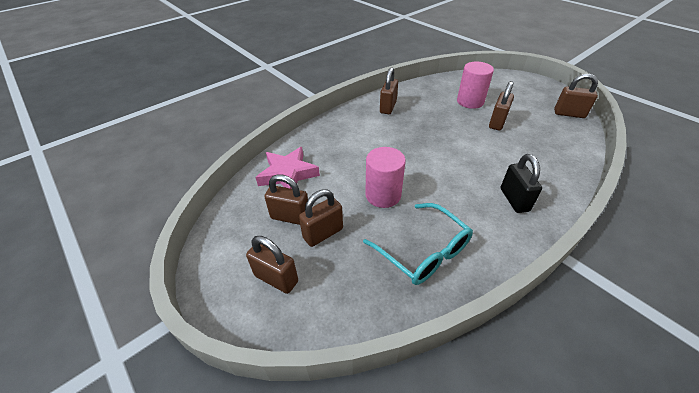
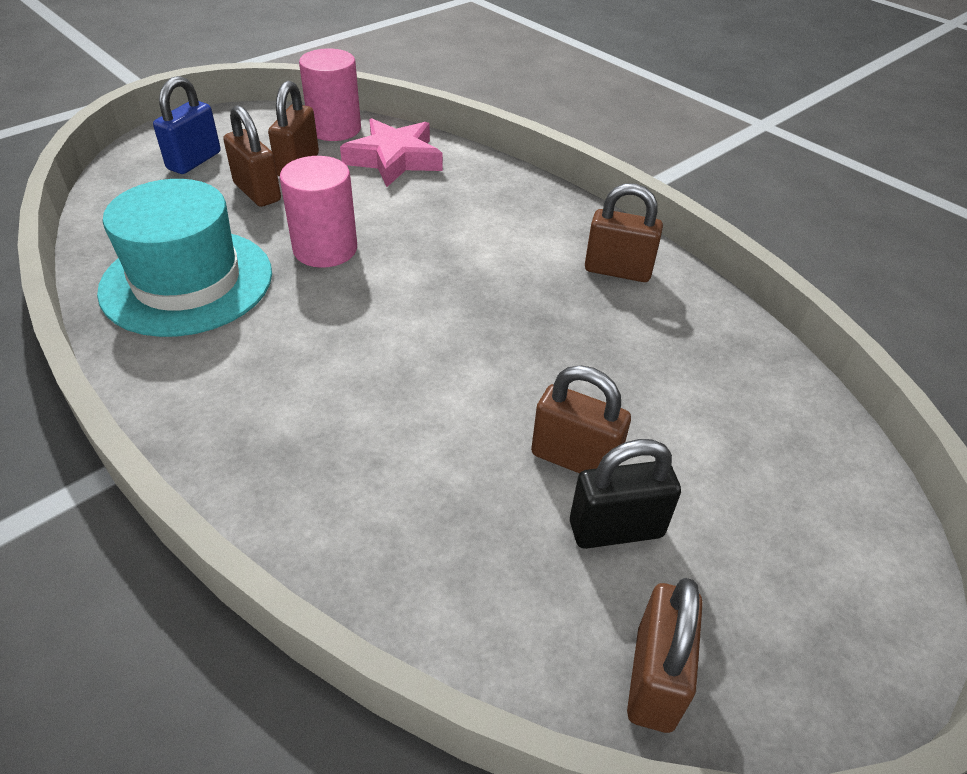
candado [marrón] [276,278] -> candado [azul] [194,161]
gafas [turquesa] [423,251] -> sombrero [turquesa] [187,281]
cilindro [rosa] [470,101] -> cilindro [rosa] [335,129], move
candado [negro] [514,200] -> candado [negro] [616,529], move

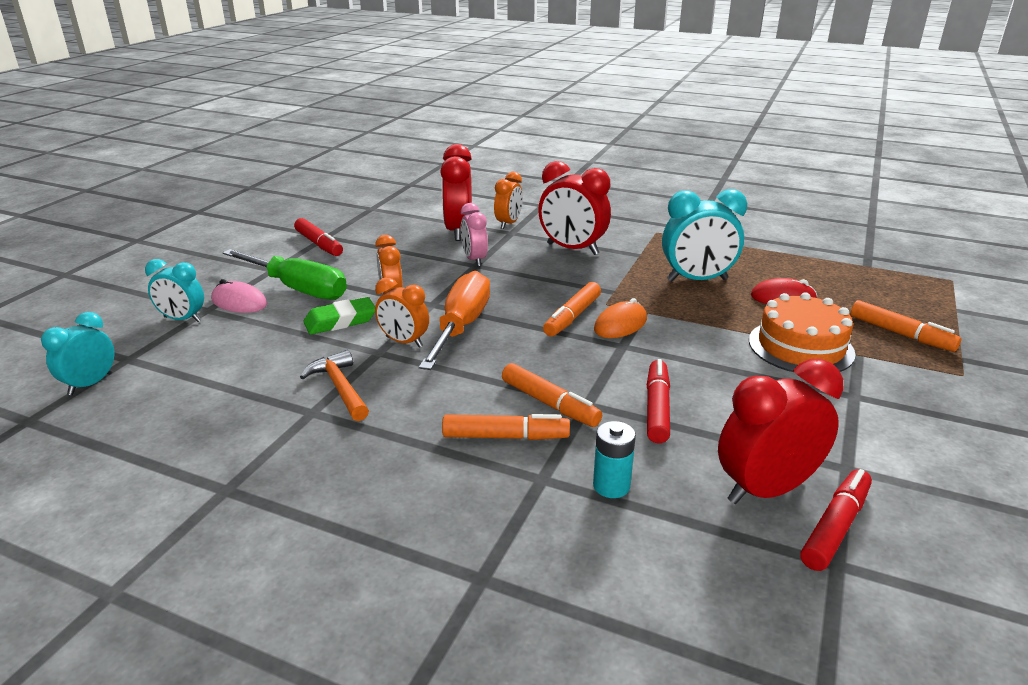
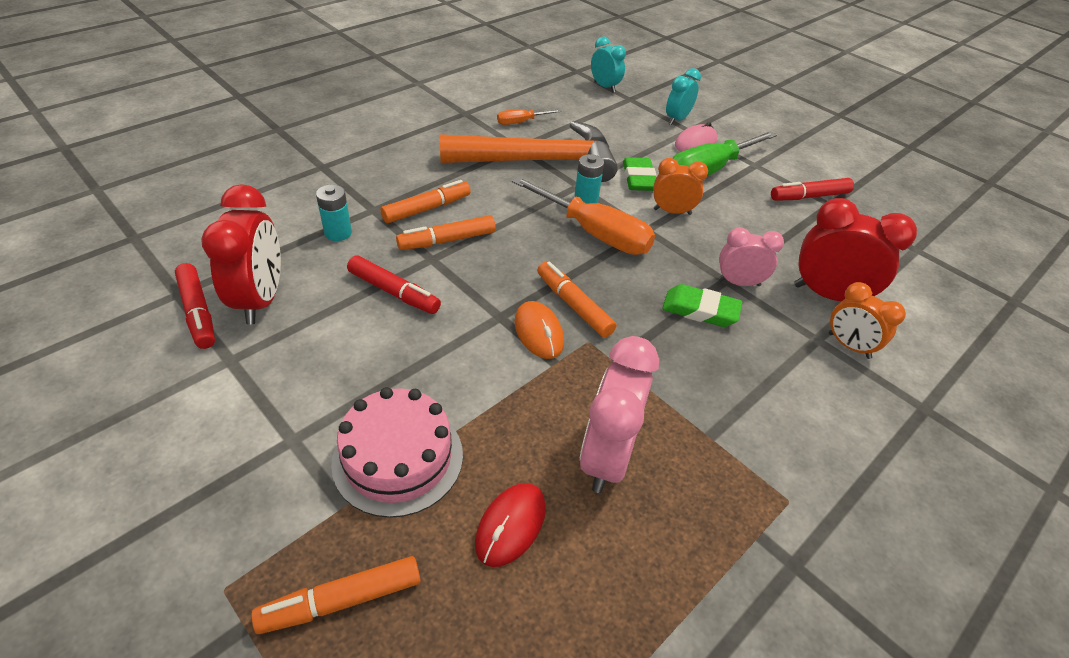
martillo [naranja] [340,388] -> martillo [naranja] [539,161], x2.15
despertador [naranja] [404,342] -> pila [turquesa] [586,199]
rotulador [naranja] [505,436] -> rotulador [naranja] [427,209], 150 degrees counterclockwise
despertador [rojo] [572,249] -> none
despertador [turquesa] [697,280] -> despertador [rosa] [607,457]
tarta [naranja] [800,347] -> tarta [rosa] [398,458]
none -> destornillador [naranja] [521,122]
none -> goma de borrar [verde] [700,310]

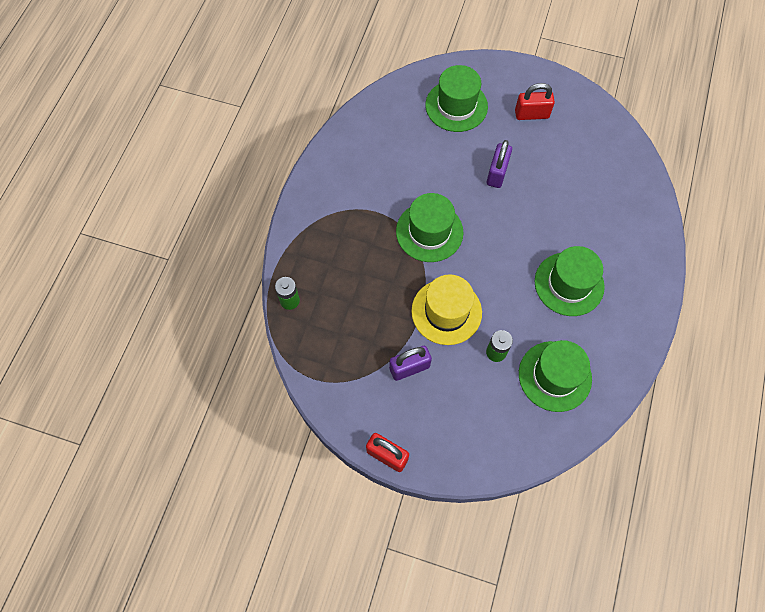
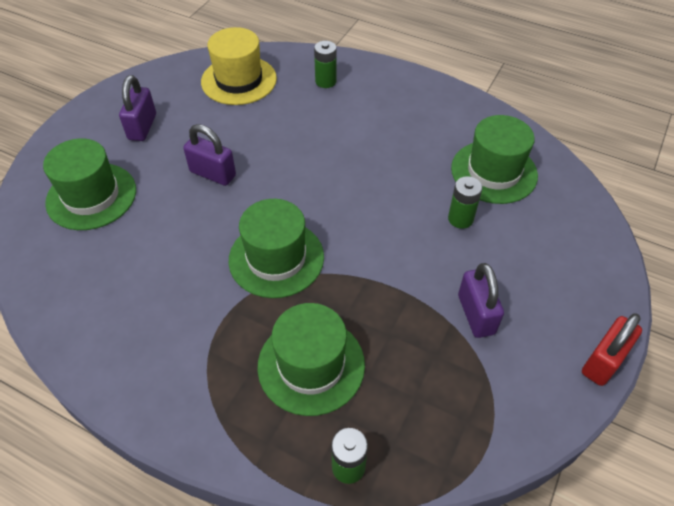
sombrero [amarillo] [446,312] -> sombrero [amarillo] [239,80], move
candado [rojo] [531,114] -> candado [morado] [142,127]
sombrero [verde] [569,284] -> sombrero [verde] [311,365], move
none -> pila [verde] [325,81]

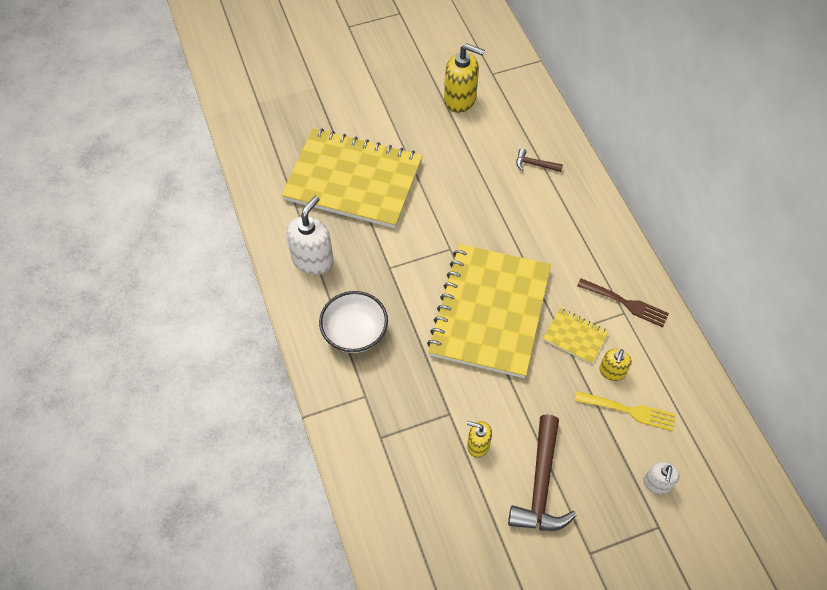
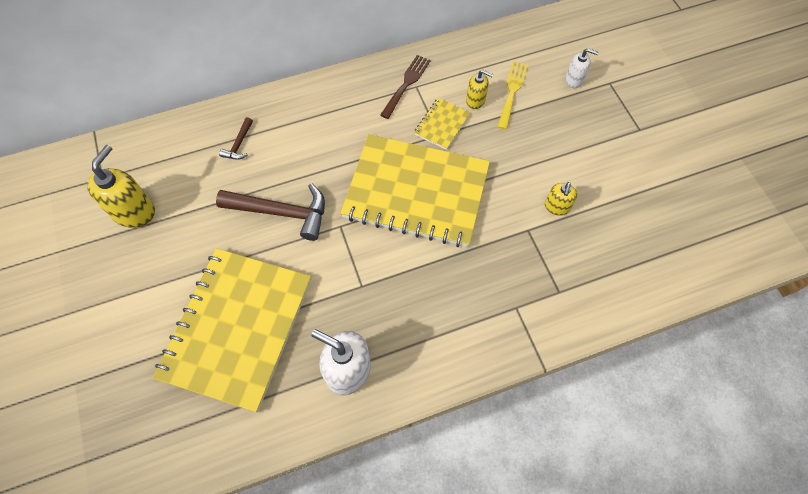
cuenco [blanco] [355,332] -> none
martillo [marrón] [541,485] -> martillo [marrón] [281,212], move

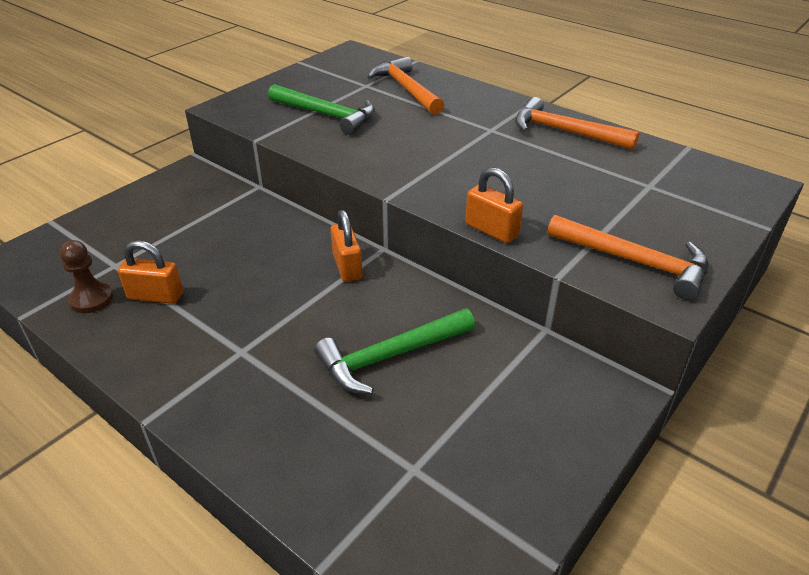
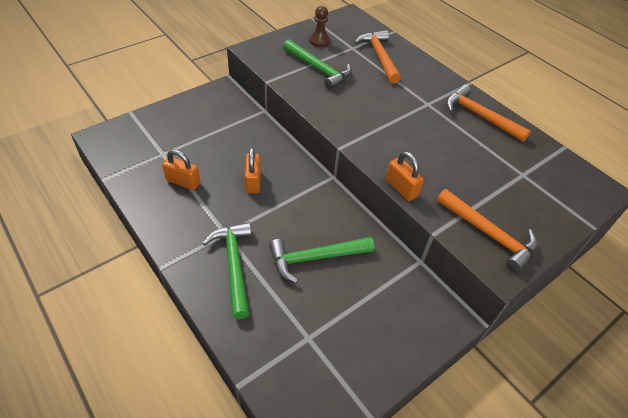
peón [marrón] [91,299] -> peón [marrón] [319,41], move
candado [naranja] [347,266] -> candado [naranja] [253,181], move
none -> martillo [verde] [234,265]

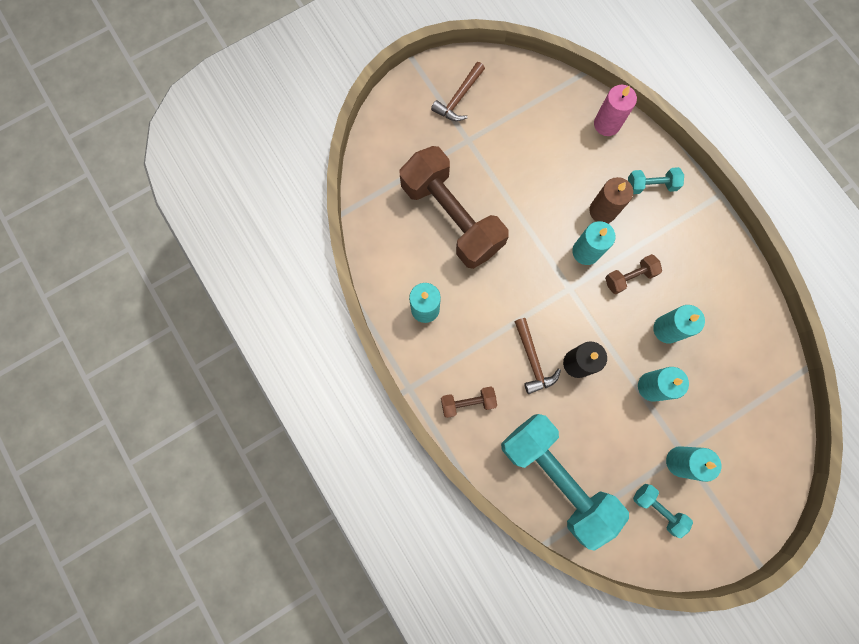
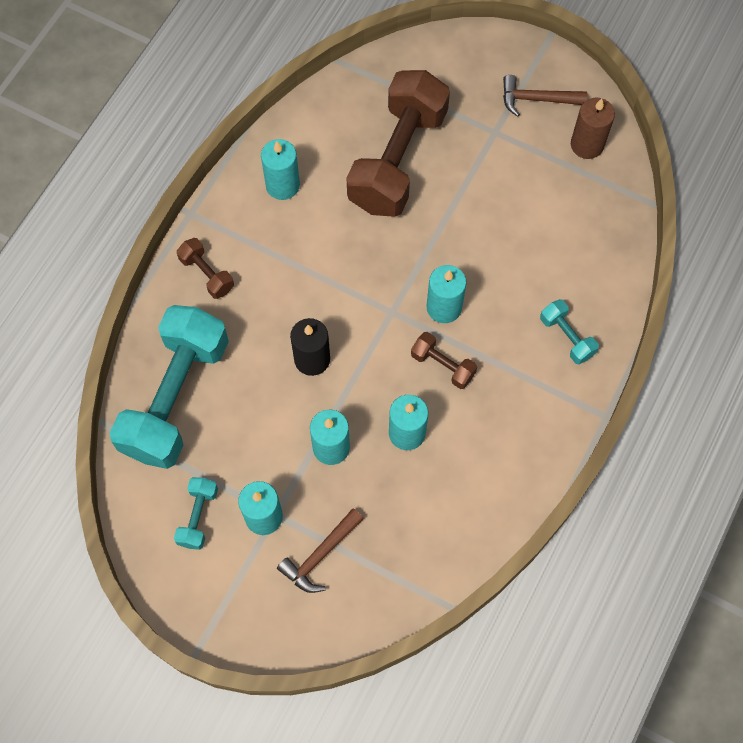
martillo [marrón] [532,360] -> martillo [marrón] [320,555], move
vela [marrón] [602,211] -> vela [marrón] [587,145], move
vela [rosa] [607,124] -> none

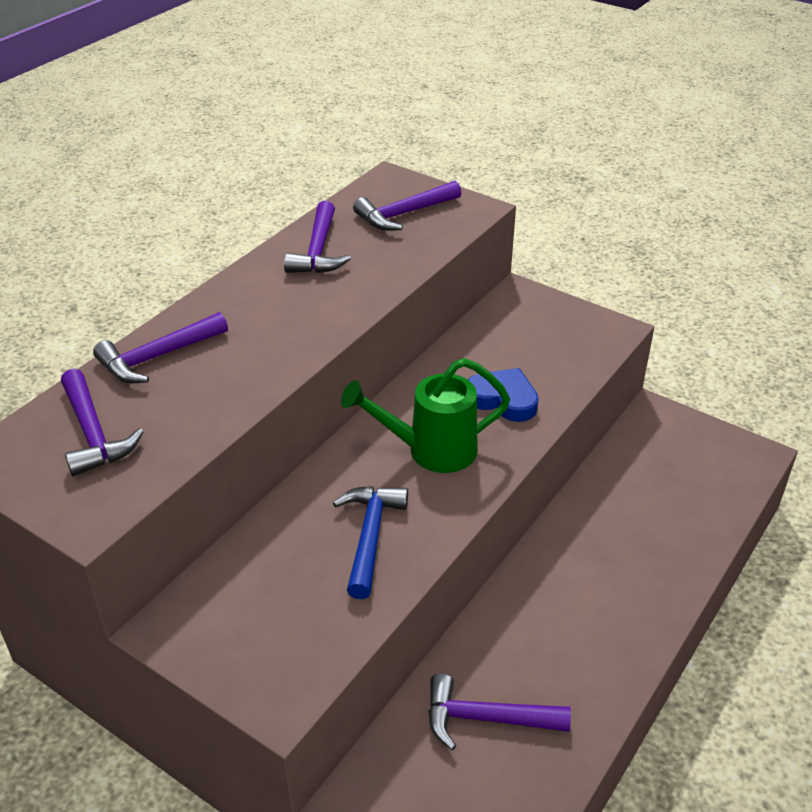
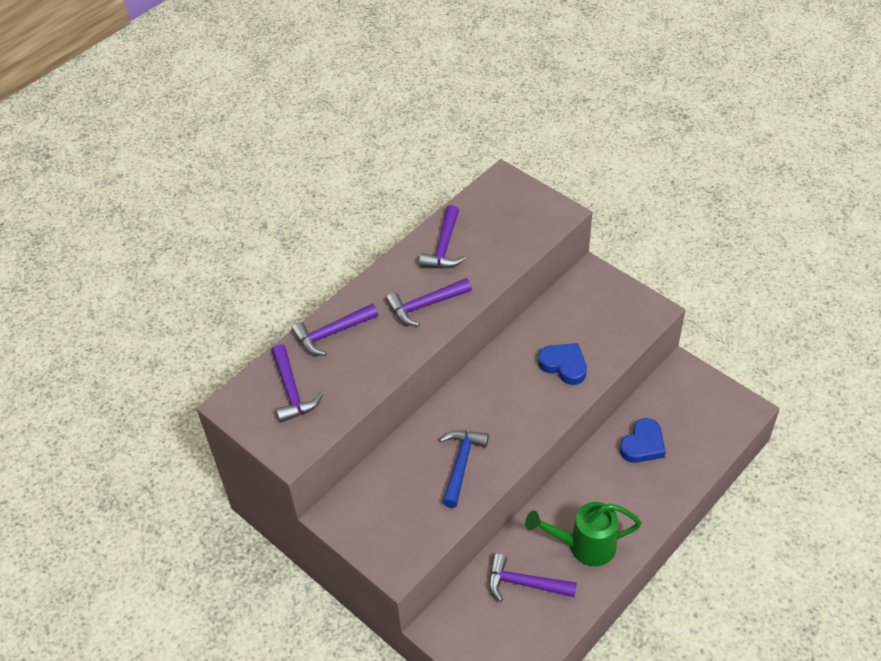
regadera [verde] [430,451] -> regadera [verde] [584,546], move
martillo [morado] [404,214] -> martillo [morado] [425,305], move
none -> corazón [azul] [643,444]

================================

Assignment →
Make an exact copy of the listing above, omitting the pictures.

Task solution →
candado [marrón] [276,278] -> candado [azul] [194,161]
gafas [turquesa] [423,251] -> sombrero [turquesa] [187,281]
cilindro [rosa] [470,101] -> cilindro [rosa] [335,129], move
candado [negro] [514,200] -> candado [negro] [616,529], move

martillo [naranja] [340,388] -> martillo [naranja] [539,161], x2.15
despertador [naranja] [404,342] -> pila [turquesa] [586,199]
rotulador [naranja] [505,436] -> rotulador [naranja] [427,209], 150 degrees counterclockwise
despertador [rojo] [572,249] -> none
despertador [turquesa] [697,280] -> despertador [rosa] [607,457]
tarta [naranja] [800,347] -> tarta [rosa] [398,458]
none -> destornillador [naranja] [521,122]
none -> goma de borrar [verde] [700,310]

sombrero [amarillo] [446,312] -> sombrero [amarillo] [239,80], move
candado [rojo] [531,114] -> candado [morado] [142,127]
sombrero [verde] [569,284] -> sombrero [verde] [311,365], move
none -> pila [verde] [325,81]

cuenco [blanco] [355,332] -> none
martillo [marrón] [541,485] -> martillo [marrón] [281,212], move

peón [marrón] [91,299] -> peón [marrón] [319,41], move
candado [naranja] [347,266] -> candado [naranja] [253,181], move
none -> martillo [verde] [234,265]

martillo [marrón] [532,360] -> martillo [marrón] [320,555], move
vela [marrón] [602,211] -> vela [marrón] [587,145], move
vela [rosa] [607,124] -> none

regadera [verde] [430,451] -> regadera [verde] [584,546], move
martillo [morado] [404,214] -> martillo [morado] [425,305], move
none -> corazón [azul] [643,444]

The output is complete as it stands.